Print all the records below, word for word and in full.

--- Records for the exercise Enclosed Below ---

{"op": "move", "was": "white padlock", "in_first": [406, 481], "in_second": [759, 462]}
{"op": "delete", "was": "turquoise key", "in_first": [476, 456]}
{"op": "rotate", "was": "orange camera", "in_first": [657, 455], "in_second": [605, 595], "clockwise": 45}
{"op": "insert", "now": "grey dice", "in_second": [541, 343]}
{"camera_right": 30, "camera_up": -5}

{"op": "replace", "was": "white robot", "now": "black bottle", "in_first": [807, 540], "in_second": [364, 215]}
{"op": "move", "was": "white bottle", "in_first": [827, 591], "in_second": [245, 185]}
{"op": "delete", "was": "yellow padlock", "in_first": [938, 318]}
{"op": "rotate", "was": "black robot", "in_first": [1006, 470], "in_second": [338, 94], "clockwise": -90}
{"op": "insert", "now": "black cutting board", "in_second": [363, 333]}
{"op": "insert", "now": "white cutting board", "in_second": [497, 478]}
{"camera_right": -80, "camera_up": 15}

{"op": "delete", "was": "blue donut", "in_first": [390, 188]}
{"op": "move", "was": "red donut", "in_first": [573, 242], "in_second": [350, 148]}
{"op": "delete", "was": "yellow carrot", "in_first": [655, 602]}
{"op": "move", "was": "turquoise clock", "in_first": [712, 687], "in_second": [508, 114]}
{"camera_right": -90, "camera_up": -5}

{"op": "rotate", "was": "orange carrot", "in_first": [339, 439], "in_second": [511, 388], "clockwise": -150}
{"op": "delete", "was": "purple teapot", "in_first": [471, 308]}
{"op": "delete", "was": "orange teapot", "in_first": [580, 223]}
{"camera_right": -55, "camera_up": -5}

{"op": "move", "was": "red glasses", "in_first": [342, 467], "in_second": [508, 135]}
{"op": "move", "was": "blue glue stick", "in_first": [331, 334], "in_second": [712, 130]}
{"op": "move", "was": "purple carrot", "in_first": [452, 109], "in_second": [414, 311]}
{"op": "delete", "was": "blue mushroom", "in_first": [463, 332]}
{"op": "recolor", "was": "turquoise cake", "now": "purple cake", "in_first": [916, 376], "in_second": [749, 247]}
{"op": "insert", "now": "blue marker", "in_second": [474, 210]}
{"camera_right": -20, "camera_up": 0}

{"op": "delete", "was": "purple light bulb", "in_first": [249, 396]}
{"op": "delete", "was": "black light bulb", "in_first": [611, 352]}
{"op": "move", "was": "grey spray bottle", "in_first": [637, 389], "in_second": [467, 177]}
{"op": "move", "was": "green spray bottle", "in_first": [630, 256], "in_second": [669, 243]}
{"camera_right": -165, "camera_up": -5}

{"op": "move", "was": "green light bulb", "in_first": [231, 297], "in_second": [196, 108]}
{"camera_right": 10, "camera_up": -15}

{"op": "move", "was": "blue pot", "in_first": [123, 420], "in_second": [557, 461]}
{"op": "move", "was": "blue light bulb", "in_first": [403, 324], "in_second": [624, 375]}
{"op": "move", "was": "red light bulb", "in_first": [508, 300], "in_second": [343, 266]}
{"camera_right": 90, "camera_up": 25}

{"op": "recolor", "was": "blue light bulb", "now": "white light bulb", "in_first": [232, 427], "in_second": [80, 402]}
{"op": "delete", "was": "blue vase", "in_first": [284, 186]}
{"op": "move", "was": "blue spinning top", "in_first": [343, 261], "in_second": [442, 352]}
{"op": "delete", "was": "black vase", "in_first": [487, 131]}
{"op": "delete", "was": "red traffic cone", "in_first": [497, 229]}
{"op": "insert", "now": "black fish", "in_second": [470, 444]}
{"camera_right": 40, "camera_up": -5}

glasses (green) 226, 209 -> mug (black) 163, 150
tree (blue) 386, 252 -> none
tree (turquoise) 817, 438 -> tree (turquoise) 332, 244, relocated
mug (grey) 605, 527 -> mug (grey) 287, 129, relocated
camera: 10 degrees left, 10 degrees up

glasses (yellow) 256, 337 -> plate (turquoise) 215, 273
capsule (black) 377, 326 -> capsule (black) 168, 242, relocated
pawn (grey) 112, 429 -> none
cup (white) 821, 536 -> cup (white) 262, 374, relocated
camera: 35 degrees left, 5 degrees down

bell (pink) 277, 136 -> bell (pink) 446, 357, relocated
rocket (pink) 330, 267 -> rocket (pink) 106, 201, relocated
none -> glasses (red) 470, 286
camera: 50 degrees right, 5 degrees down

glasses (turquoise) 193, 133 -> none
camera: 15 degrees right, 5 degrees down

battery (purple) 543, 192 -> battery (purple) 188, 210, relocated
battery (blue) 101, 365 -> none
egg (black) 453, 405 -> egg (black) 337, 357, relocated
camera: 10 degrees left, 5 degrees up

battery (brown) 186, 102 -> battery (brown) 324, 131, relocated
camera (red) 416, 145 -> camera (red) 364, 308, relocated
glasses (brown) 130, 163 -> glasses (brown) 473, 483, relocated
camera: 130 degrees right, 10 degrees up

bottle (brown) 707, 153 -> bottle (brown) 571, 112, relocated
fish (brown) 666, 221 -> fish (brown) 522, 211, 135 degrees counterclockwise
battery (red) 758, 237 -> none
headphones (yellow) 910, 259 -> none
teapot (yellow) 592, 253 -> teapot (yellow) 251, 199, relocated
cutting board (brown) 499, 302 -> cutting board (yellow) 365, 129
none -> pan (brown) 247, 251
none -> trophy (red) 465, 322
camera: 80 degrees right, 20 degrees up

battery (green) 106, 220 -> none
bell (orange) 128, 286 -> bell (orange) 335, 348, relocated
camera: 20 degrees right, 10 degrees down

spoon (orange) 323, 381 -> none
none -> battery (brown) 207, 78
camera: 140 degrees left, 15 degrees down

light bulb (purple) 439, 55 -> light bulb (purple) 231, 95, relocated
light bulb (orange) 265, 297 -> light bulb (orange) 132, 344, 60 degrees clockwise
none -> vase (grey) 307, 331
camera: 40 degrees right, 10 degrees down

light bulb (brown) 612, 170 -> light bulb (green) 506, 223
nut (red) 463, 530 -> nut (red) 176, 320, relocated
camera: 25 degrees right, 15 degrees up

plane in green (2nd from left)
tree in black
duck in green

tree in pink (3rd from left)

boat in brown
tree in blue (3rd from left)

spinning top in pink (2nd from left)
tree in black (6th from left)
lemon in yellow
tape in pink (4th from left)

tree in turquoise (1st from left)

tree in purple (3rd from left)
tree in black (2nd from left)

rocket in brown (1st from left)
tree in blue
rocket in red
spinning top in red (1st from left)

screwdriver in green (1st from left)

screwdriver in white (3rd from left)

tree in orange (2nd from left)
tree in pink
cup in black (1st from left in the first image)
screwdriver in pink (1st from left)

--- End of Enclosed Records for the exercise ---

### Written solution
{"op": "move", "was": "white padlock", "in_first": [406, 481], "in_second": [759, 462]}
{"op": "delete", "was": "turquoise key", "in_first": [476, 456]}
{"op": "rotate", "was": "orange camera", "in_first": [657, 455], "in_second": [605, 595], "clockwise": 45}
{"op": "insert", "now": "grey dice", "in_second": [541, 343]}
{"camera_right": 30, "camera_up": -5}

{"op": "replace", "was": "white robot", "now": "black bottle", "in_first": [807, 540], "in_second": [364, 215]}
{"op": "move", "was": "white bottle", "in_first": [827, 591], "in_second": [245, 185]}
{"op": "delete", "was": "yellow padlock", "in_first": [938, 318]}
{"op": "rotate", "was": "black robot", "in_first": [1006, 470], "in_second": [338, 94], "clockwise": -90}
{"op": "insert", "now": "black cutting board", "in_second": [363, 333]}
{"op": "insert", "now": "white cutting board", "in_second": [497, 478]}
{"camera_right": -80, "camera_up": 15}

{"op": "delete", "was": "blue donut", "in_first": [390, 188]}
{"op": "move", "was": "red donut", "in_first": [573, 242], "in_second": [350, 148]}
{"op": "delete", "was": "yellow carrot", "in_first": [655, 602]}
{"op": "move", "was": "turquoise clock", "in_first": [712, 687], "in_second": [508, 114]}
{"camera_right": -90, "camera_up": -5}

{"op": "rotate", "was": "orange carrot", "in_first": [339, 439], "in_second": [511, 388], "clockwise": -150}
{"op": "delete", "was": "purple teapot", "in_first": [471, 308]}
{"op": "delete", "was": "orange teapot", "in_first": [580, 223]}
{"camera_right": -55, "camera_up": -5}

{"op": "move", "was": "red glasses", "in_first": [342, 467], "in_second": [508, 135]}
{"op": "move", "was": "blue glue stick", "in_first": [331, 334], "in_second": [712, 130]}
{"op": "move", "was": "purple carrot", "in_first": [452, 109], "in_second": [414, 311]}
{"op": "delete", "was": "blue mushroom", "in_first": [463, 332]}
{"op": "recolor", "was": "turquoise cake", "now": "purple cake", "in_first": [916, 376], "in_second": [749, 247]}
{"op": "insert", "now": "blue marker", "in_second": [474, 210]}
{"camera_right": -20, "camera_up": 0}

{"op": "delete", "was": "purple light bulb", "in_first": [249, 396]}
{"op": "delete", "was": "black light bulb", "in_first": [611, 352]}
{"op": "move", "was": "grey spray bottle", "in_first": [637, 389], "in_second": [467, 177]}
{"op": "move", "was": "green spray bottle", "in_first": [630, 256], "in_second": [669, 243]}
{"camera_right": -165, "camera_up": -5}

{"op": "move", "was": "green light bulb", "in_first": [231, 297], "in_second": [196, 108]}
{"camera_right": 10, "camera_up": -15}

{"op": "move", "was": "blue pot", "in_first": [123, 420], "in_second": [557, 461]}
{"op": "move", "was": "blue light bulb", "in_first": [403, 324], "in_second": [624, 375]}
{"op": "move", "was": "red light bulb", "in_first": [508, 300], "in_second": [343, 266]}
{"camera_right": 90, "camera_up": 25}

{"op": "recolor", "was": "blue light bulb", "now": "white light bulb", "in_first": [232, 427], "in_second": [80, 402]}
{"op": "delete", "was": "blue vase", "in_first": [284, 186]}
{"op": "move", "was": "blue spinning top", "in_first": [343, 261], "in_second": [442, 352]}
{"op": "delete", "was": "black vase", "in_first": [487, 131]}
{"op": "delete", "was": "red traffic cone", "in_first": [497, 229]}
{"op": "insert", "now": "black fish", "in_second": [470, 444]}
{"camera_right": 40, "camera_up": -5}

glasses (green) 226, 209 -> mug (black) 163, 150
tree (blue) 386, 252 -> none
tree (turquoise) 817, 438 -> tree (turquoise) 332, 244, relocated
mug (grey) 605, 527 -> mug (grey) 287, 129, relocated
camera: 10 degrees left, 10 degrees up

glasses (yellow) 256, 337 -> plate (turquoise) 215, 273
capsule (black) 377, 326 -> capsule (black) 168, 242, relocated
pawn (grey) 112, 429 -> none
cup (white) 821, 536 -> cup (white) 262, 374, relocated
camera: 35 degrees left, 5 degrees down

bell (pink) 277, 136 -> bell (pink) 446, 357, relocated
rocket (pink) 330, 267 -> rocket (pink) 106, 201, relocated
none -> glasses (red) 470, 286
camera: 50 degrees right, 5 degrees down

glasses (turquoise) 193, 133 -> none
camera: 15 degrees right, 5 degrees down

battery (purple) 543, 192 -> battery (purple) 188, 210, relocated
battery (blue) 101, 365 -> none
egg (black) 453, 405 -> egg (black) 337, 357, relocated
camera: 10 degrees left, 5 degrees up

battery (brown) 186, 102 -> battery (brown) 324, 131, relocated
camera (red) 416, 145 -> camera (red) 364, 308, relocated
glasses (brown) 130, 163 -> glasses (brown) 473, 483, relocated
camera: 130 degrees right, 10 degrees up

bottle (brown) 707, 153 -> bottle (brown) 571, 112, relocated
fish (brown) 666, 221 -> fish (brown) 522, 211, 135 degrees counterclockwise
battery (red) 758, 237 -> none
headphones (yellow) 910, 259 -> none
teapot (yellow) 592, 253 -> teapot (yellow) 251, 199, relocated
cutting board (brown) 499, 302 -> cutting board (yellow) 365, 129
none -> pan (brown) 247, 251
none -> trophy (red) 465, 322
camera: 80 degrees right, 20 degrees up

battery (green) 106, 220 -> none
bell (orange) 128, 286 -> bell (orange) 335, 348, relocated
camera: 20 degrees right, 10 degrees down

spoon (orange) 323, 381 -> none
none -> battery (brown) 207, 78
camera: 140 degrees left, 15 degrees down

light bulb (purple) 439, 55 -> light bulb (purple) 231, 95, relocated
light bulb (orange) 265, 297 -> light bulb (orange) 132, 344, 60 degrees clockwise
none -> vase (grey) 307, 331
camera: 40 degrees right, 10 degrees down

light bulb (brown) 612, 170 -> light bulb (green) 506, 223
nut (red) 463, 530 -> nut (red) 176, 320, relocated
camera: 25 degrees right, 15 degrees up

plane in green (2nd from left)
tree in black
duck in green

tree in pink (3rd from left)

boat in brown
tree in blue (3rd from left)

spinning top in pink (2nd from left)
tree in black (6th from left)
lemon in yellow
tape in pink (4th from left)

tree in turquoise (1st from left)

tree in purple (3rd from left)
tree in black (2nd from left)

rocket in brown (1st from left)
tree in blue
rocket in red
spinning top in red (1st from left)

screwdriver in green (1st from left)

screwdriver in white (3rd from left)

tree in orange (2nd from left)
tree in pink
cup in black (1st from left in the first image)
screwdriver in pink (1st from left)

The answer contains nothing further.